◆ Records for this task ◆
Start of Block

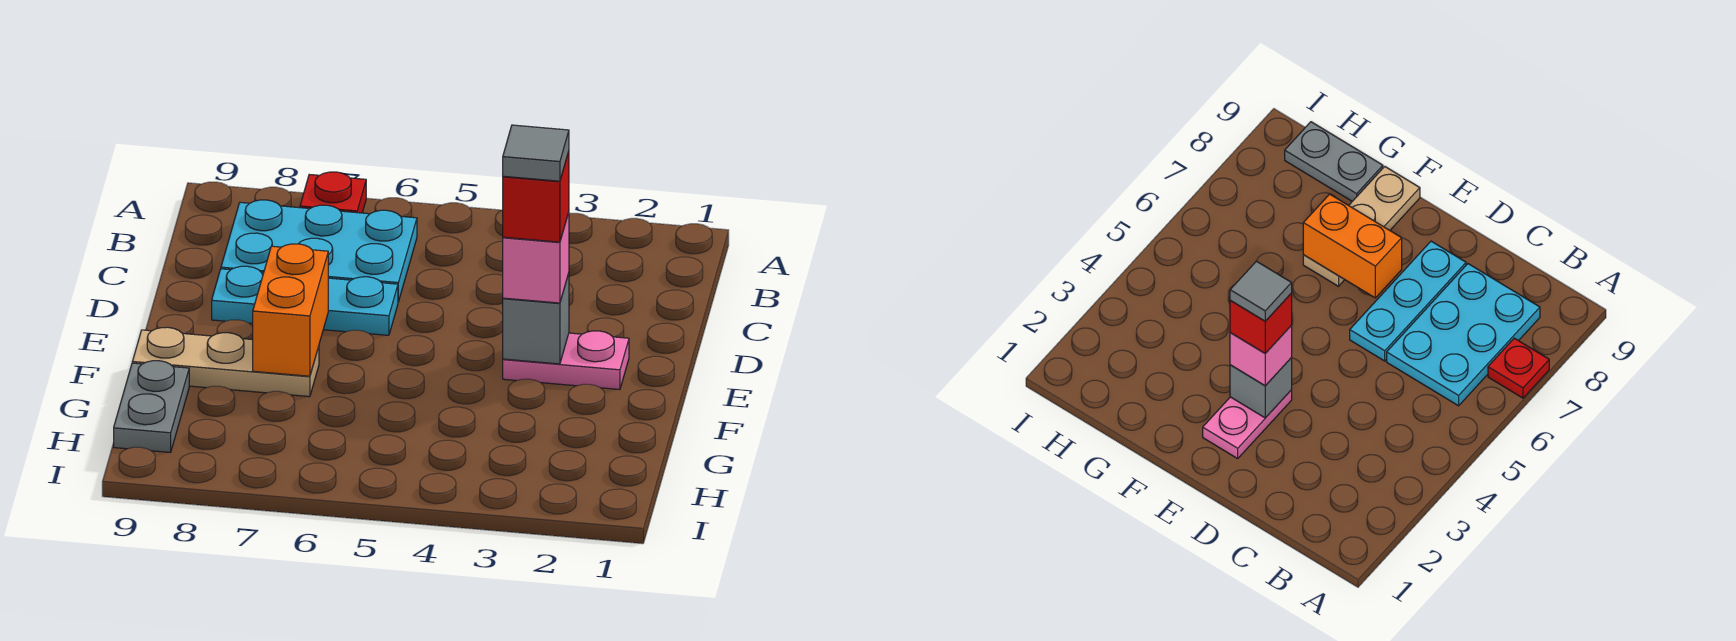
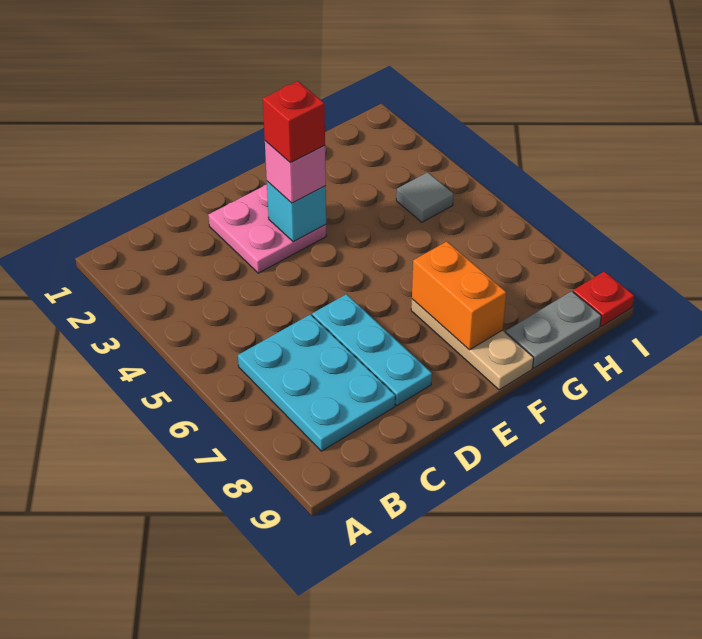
red 1x1 plate [300,172,366,213] -> red 1x1 plate moved to [573,271,634,326]
pink 1x2 plate [503,331,629,390] -> pink 2x2 plate [208,185,326,273]
grey 1x1 brick [503,273,569,364] -> cyan 1x1 brick [267,181,326,242]
grey 1x1 tile [503,125,569,181] -> grey 1x1 tile moved to [396,172,454,222]
orange 1x2 brick [253,244,328,376] -> orange 1x2 brick turned to [412,242,506,350]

End of Block

◆ Exercise ◆
In the records above, find each line with the string "plate" and list it.

◆ Written answer ◆
red 1x1 plate [300,172,366,213] -> red 1x1 plate moved to [573,271,634,326]
pink 1x2 plate [503,331,629,390] -> pink 2x2 plate [208,185,326,273]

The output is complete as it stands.